Records from a data source
▼
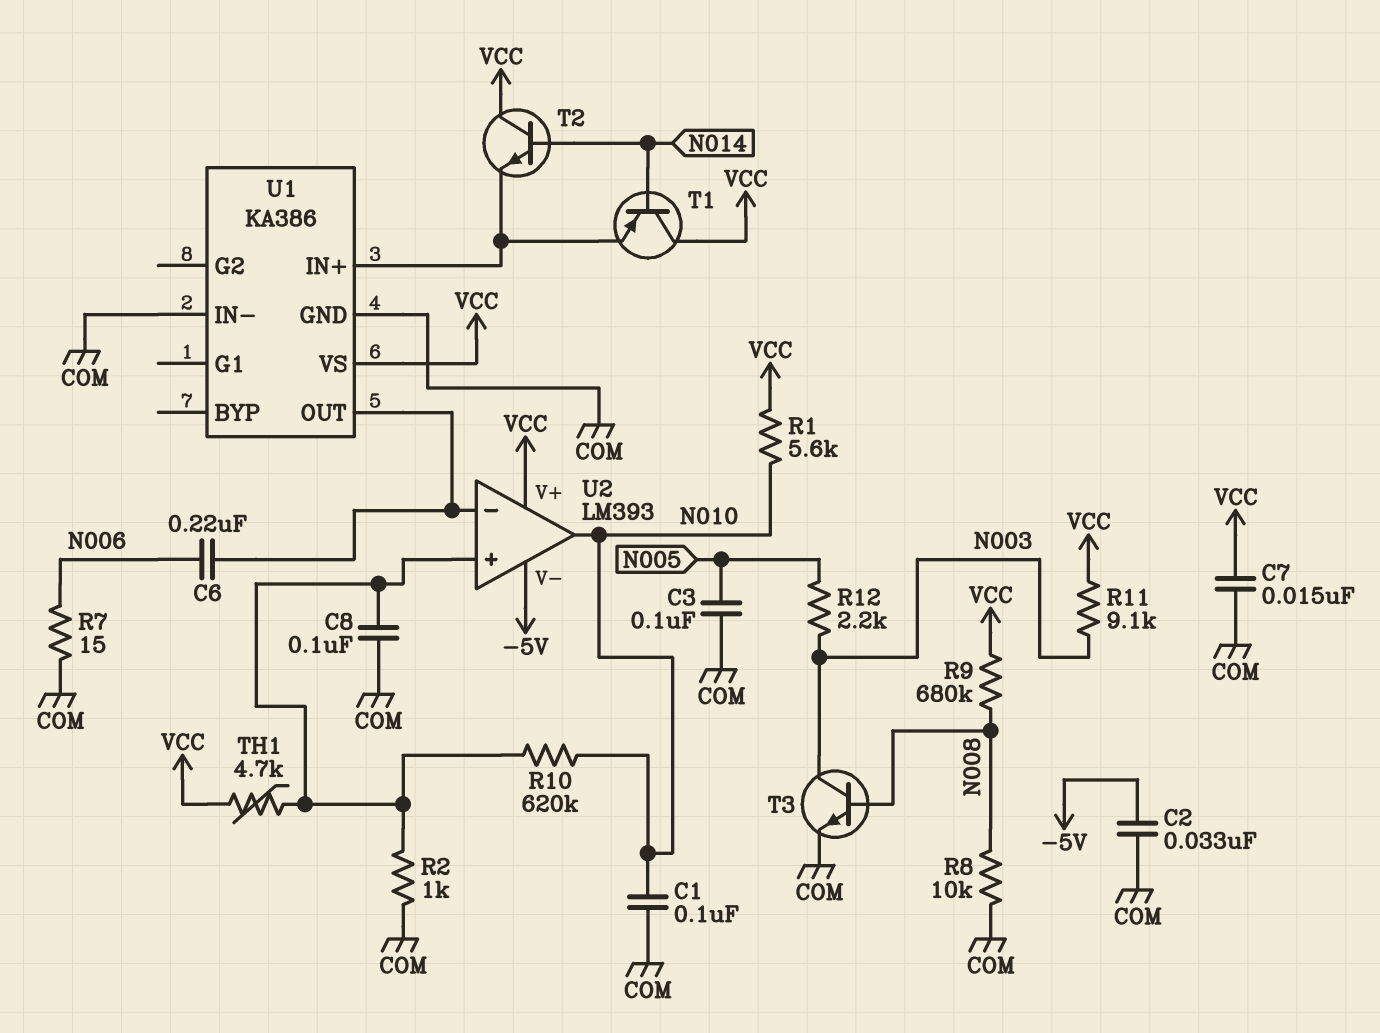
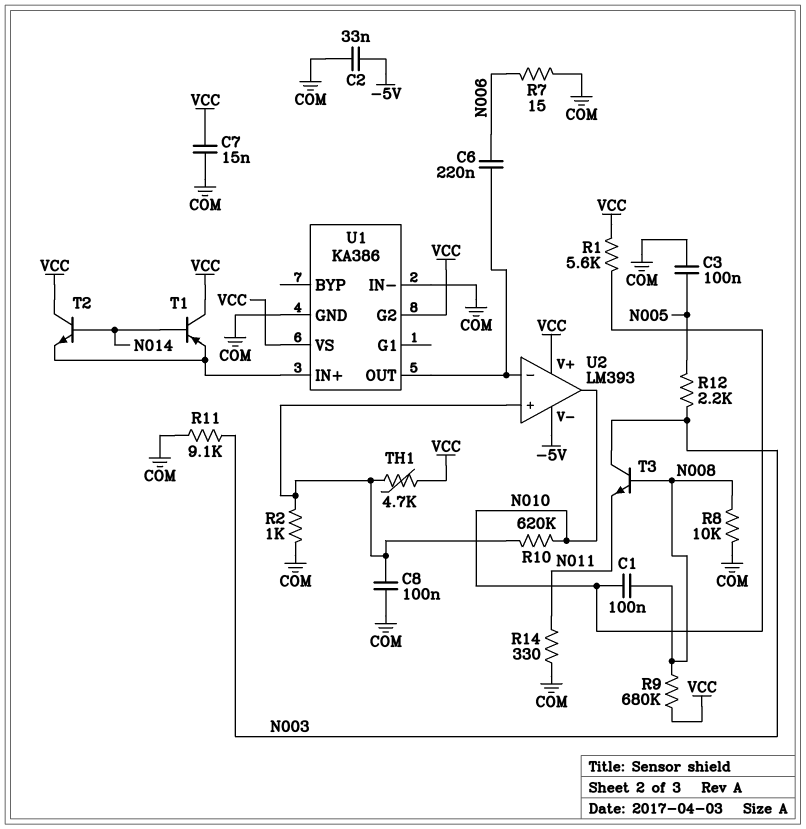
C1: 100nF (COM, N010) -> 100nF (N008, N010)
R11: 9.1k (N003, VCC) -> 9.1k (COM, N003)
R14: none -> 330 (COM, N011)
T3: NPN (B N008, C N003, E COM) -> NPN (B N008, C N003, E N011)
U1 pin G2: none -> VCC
▲
_To do_:
Scan the entries above for the word "none" and collect each line holding it.

_Result of the task_:
R14: none -> 330 (COM, N011)
U1 pin G2: none -> VCC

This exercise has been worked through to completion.